Please filter the items below and copy out every line that contains the string "sord". Matching is case-sensitive.

Start of Extracted data

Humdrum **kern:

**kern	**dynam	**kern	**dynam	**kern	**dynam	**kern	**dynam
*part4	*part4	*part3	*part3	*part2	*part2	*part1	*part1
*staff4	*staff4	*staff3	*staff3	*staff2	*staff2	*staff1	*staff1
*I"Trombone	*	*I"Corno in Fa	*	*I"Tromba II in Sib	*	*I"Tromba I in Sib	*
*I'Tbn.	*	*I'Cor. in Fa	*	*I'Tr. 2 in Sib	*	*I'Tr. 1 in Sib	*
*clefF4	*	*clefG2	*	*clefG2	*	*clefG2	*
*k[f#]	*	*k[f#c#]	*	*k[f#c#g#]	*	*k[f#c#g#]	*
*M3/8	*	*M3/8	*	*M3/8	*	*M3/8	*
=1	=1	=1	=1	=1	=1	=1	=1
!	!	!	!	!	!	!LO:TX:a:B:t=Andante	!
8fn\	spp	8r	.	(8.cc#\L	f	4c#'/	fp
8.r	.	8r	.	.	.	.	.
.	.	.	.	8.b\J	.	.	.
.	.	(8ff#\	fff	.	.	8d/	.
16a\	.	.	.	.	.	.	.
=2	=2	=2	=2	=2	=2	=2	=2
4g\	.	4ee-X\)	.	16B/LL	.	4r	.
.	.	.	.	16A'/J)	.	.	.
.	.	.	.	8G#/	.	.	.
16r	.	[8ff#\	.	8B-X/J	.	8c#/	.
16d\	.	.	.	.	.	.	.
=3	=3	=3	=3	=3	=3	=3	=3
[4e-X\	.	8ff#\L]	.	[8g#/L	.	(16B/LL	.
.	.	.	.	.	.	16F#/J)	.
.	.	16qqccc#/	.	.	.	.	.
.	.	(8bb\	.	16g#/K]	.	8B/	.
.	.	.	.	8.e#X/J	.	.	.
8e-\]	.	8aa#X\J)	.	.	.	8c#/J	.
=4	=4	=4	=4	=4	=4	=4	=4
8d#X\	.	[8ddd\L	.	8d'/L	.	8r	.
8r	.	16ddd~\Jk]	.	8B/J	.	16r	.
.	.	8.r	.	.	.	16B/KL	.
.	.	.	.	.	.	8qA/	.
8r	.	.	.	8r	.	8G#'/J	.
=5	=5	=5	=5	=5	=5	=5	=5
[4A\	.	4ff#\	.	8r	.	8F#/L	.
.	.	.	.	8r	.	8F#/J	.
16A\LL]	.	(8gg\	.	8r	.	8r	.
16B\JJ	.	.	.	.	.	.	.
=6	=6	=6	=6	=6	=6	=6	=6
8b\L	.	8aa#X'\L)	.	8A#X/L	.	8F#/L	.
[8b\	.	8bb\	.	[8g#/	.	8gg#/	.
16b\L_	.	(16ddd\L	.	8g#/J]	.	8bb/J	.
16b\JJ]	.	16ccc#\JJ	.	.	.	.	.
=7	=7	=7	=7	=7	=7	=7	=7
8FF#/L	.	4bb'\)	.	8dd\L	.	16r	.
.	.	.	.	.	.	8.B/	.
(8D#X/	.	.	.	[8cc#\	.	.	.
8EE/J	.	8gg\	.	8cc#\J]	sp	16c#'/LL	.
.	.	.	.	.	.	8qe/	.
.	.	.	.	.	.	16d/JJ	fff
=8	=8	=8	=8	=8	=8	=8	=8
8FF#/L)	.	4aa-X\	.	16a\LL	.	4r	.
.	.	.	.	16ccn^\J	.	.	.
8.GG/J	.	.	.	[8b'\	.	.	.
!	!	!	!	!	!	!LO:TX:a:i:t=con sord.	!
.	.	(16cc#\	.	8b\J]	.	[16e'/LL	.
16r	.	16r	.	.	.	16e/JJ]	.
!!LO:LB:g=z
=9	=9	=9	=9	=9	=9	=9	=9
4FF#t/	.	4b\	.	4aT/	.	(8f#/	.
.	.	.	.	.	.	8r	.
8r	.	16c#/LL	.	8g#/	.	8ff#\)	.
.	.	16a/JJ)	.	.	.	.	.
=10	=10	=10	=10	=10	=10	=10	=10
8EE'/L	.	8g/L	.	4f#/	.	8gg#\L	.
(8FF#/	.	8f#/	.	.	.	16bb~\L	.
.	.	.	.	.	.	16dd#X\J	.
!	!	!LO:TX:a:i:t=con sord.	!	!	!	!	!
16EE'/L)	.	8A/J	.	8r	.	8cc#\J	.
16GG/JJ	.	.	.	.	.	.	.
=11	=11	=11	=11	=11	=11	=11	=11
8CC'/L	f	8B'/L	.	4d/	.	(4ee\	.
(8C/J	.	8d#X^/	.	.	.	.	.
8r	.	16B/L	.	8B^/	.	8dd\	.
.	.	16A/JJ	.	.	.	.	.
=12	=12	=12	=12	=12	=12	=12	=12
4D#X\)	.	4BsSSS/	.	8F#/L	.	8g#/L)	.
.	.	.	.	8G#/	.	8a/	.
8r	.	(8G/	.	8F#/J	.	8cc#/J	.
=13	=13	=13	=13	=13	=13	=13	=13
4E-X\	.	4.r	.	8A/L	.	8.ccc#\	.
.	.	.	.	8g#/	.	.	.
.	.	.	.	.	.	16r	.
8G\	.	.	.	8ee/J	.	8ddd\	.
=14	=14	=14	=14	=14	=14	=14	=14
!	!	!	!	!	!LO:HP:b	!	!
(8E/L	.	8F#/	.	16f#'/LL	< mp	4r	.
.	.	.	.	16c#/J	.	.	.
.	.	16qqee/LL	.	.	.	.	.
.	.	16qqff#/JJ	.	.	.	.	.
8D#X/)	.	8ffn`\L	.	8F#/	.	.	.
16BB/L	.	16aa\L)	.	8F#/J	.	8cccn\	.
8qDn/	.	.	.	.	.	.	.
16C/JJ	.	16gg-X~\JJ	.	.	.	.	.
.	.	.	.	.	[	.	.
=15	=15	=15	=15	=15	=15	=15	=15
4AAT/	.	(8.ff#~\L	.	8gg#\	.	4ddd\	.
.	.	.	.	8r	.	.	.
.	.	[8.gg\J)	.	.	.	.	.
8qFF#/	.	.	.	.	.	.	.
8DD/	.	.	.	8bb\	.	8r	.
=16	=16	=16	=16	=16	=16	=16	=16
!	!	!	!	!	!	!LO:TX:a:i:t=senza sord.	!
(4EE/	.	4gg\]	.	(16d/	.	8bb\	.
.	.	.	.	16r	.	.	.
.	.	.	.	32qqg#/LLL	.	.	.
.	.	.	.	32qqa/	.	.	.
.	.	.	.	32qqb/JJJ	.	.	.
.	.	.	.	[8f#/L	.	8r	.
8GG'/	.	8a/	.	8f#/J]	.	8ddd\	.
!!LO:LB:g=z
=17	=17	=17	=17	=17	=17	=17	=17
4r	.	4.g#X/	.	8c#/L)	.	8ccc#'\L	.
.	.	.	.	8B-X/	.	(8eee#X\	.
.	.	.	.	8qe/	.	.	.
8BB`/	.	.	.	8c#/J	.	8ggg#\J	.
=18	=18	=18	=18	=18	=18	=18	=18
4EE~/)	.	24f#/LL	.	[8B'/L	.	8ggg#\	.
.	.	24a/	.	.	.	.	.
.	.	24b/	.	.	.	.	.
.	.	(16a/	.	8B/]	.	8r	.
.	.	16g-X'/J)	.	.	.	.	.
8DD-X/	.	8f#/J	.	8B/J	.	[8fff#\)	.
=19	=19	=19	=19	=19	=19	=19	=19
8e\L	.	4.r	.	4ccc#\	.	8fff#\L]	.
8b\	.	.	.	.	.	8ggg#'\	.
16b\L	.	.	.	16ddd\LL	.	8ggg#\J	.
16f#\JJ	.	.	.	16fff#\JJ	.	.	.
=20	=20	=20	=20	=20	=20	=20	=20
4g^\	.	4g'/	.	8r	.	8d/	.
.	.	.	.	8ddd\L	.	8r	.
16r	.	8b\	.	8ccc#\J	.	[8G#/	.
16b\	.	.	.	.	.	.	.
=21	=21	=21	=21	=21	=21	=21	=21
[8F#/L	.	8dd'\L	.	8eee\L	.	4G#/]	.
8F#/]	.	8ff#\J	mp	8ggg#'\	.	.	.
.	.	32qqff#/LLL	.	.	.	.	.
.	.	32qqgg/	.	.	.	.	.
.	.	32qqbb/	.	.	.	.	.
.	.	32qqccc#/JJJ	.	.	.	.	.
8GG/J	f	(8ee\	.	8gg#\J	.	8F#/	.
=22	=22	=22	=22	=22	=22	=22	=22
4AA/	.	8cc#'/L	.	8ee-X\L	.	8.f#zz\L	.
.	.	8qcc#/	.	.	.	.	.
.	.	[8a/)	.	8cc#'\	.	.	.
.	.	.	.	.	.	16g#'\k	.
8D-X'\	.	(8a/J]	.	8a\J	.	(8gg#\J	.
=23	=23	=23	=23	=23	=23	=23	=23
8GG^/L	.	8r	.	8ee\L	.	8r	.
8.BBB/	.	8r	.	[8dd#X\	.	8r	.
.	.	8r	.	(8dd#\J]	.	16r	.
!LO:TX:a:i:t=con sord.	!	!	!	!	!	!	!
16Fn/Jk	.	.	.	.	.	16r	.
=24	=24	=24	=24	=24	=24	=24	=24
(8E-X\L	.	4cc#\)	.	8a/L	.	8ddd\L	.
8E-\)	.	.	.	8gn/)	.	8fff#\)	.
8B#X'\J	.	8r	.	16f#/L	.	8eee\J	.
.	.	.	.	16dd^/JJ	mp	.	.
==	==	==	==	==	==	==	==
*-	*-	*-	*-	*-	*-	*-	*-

End of Extracted data

Solution for this problem -
!	!	!	!	!	!	!LO:TX:a:i:t=con sord.	!
!	!	!LO:TX:a:i:t=con sord.	!	!	!	!	!
!	!	!	!	!	!	!LO:TX:a:i:t=senza sord.	!
!LO:TX:a:i:t=con sord.	!	!	!	!	!	!	!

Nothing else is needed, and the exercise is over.